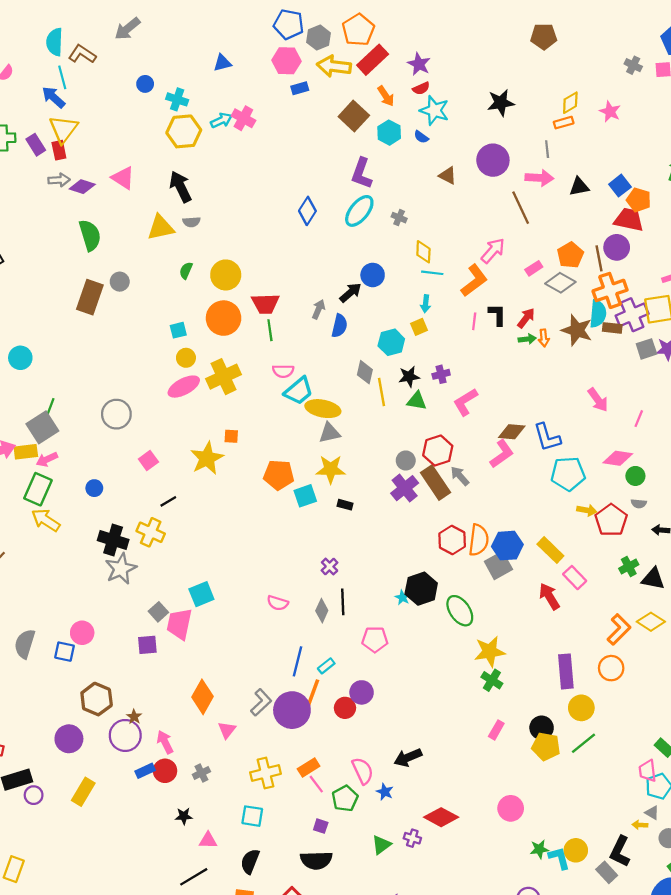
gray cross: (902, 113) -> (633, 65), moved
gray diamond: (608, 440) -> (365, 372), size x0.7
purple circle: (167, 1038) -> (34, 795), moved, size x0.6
____________________
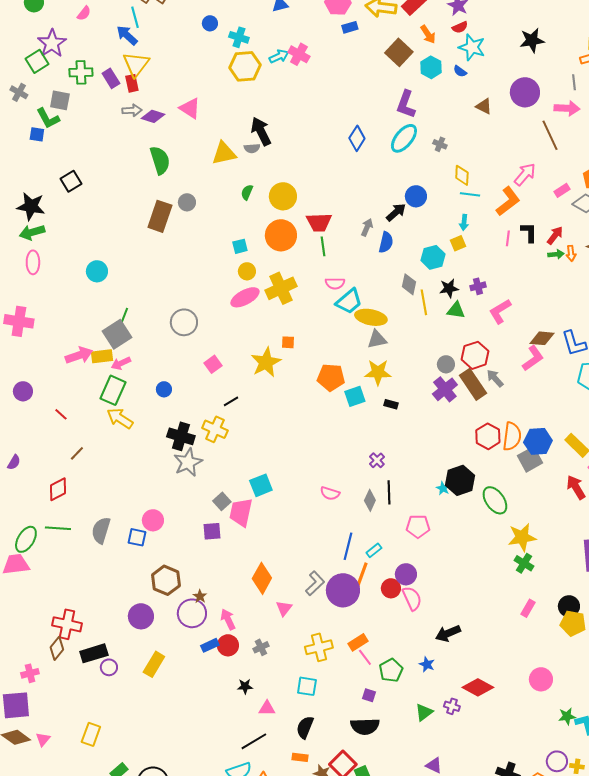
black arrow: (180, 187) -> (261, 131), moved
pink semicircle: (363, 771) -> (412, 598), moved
____________________
» **Required work**:
Only the lines above starting at the line that holds "gray cross: (902, 113) -> (633, 65), moved" and ending at the line that holds "purple circle: (167, 1038)" are to be repeated, exactly and in full.

» **Response area**:
gray cross: (902, 113) -> (633, 65), moved
gray diamond: (608, 440) -> (365, 372), size x0.7
purple circle: (167, 1038) -> (34, 795), moved, size x0.6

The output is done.